▶ TASK STATEMENT: Write out the entries below exactly, but only from the line containing "yellow lemon: 5 -> 3" through the line containing "yellow carrot: 2 -> 5", and without the pictures.

(Image change detection data)

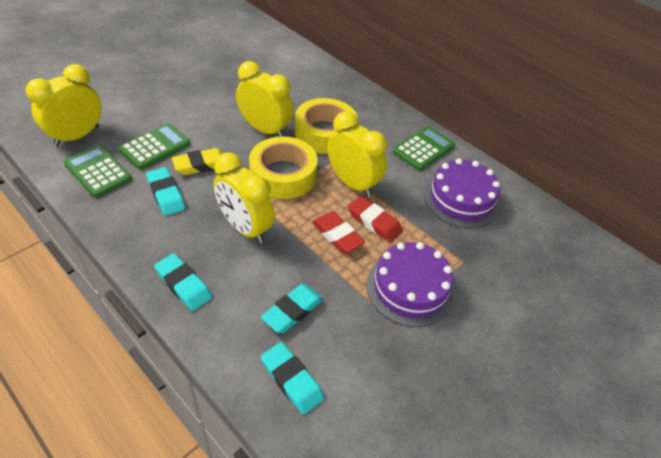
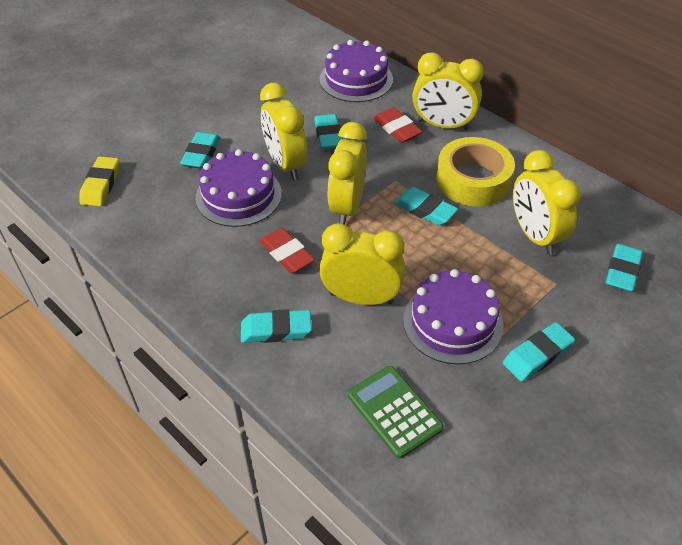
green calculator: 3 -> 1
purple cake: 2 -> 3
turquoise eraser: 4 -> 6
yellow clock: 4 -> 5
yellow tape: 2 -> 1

==

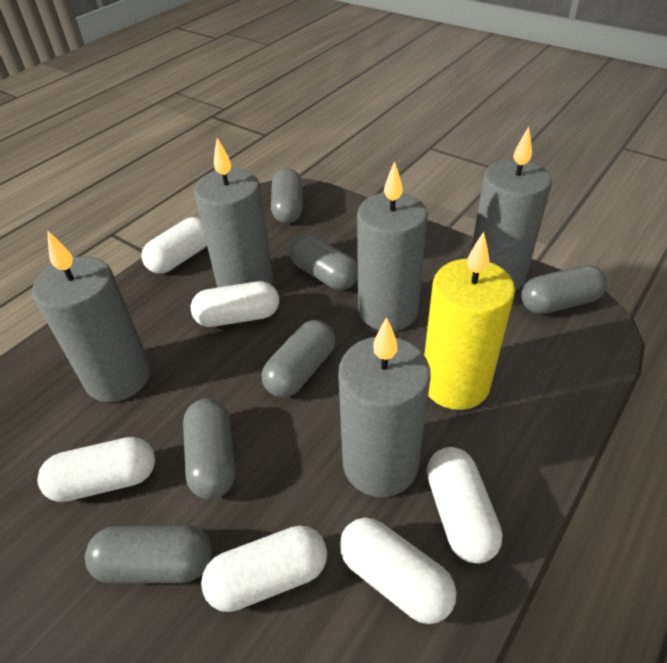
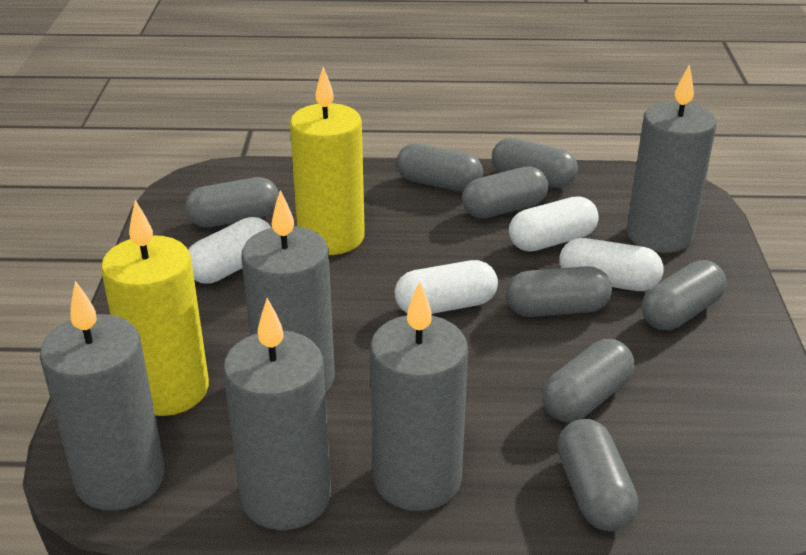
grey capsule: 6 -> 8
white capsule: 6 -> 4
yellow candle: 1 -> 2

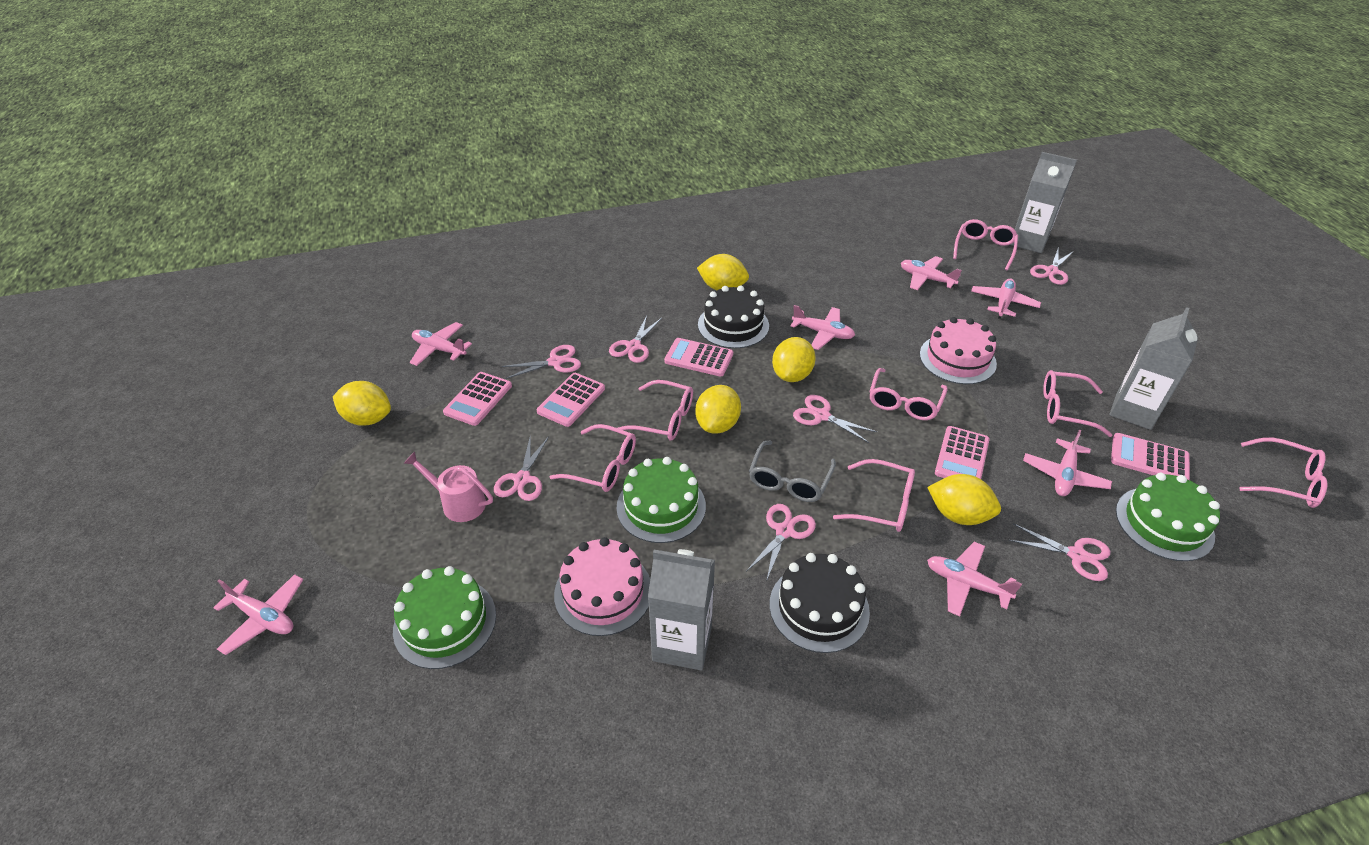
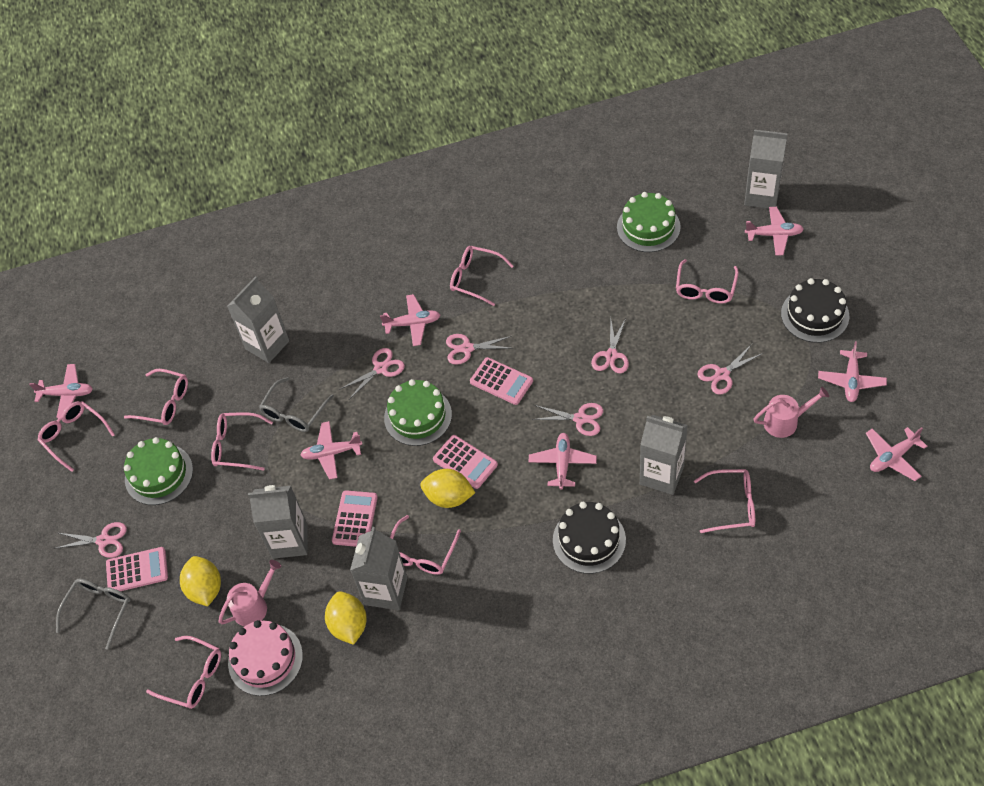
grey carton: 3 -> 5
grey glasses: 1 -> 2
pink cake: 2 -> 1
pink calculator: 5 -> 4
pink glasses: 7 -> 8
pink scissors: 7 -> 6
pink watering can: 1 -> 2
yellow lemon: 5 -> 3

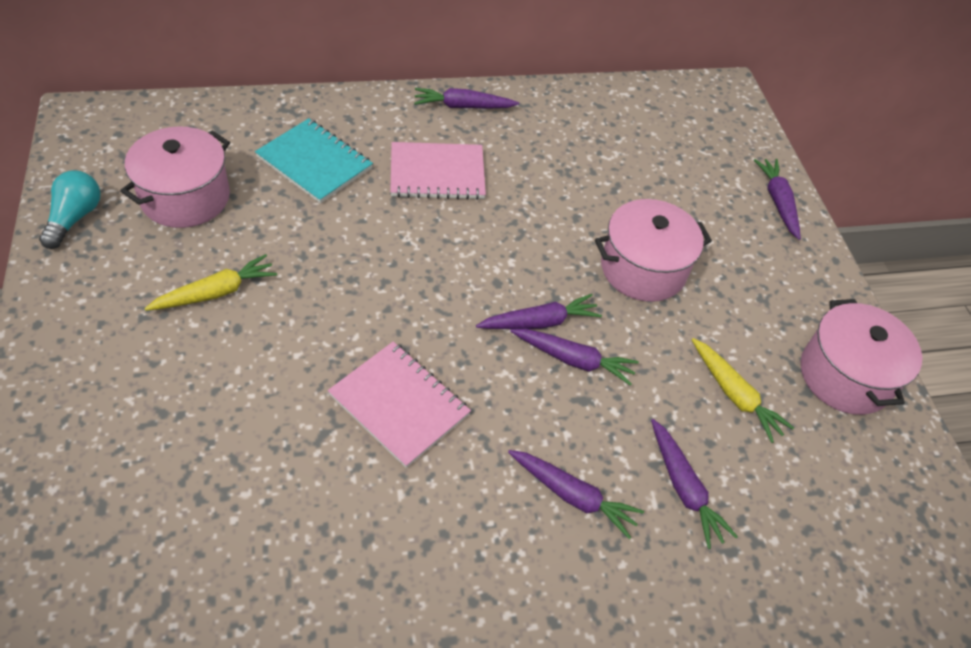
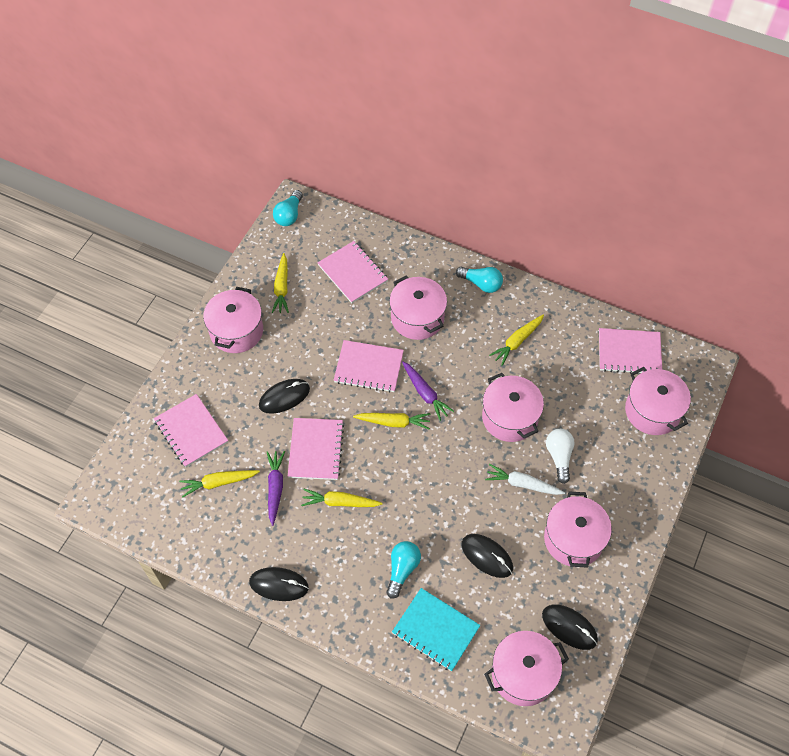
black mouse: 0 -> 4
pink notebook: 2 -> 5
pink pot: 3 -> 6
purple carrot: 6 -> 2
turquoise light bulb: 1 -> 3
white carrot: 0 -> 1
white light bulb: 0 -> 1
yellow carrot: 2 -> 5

▶ ANSWER TO THE EXERCISE:
yellow lemon: 5 -> 3

black mouse: 0 -> 4
pink notebook: 2 -> 5
pink pot: 3 -> 6
purple carrot: 6 -> 2
turquoise light bulb: 1 -> 3
white carrot: 0 -> 1
white light bulb: 0 -> 1
yellow carrot: 2 -> 5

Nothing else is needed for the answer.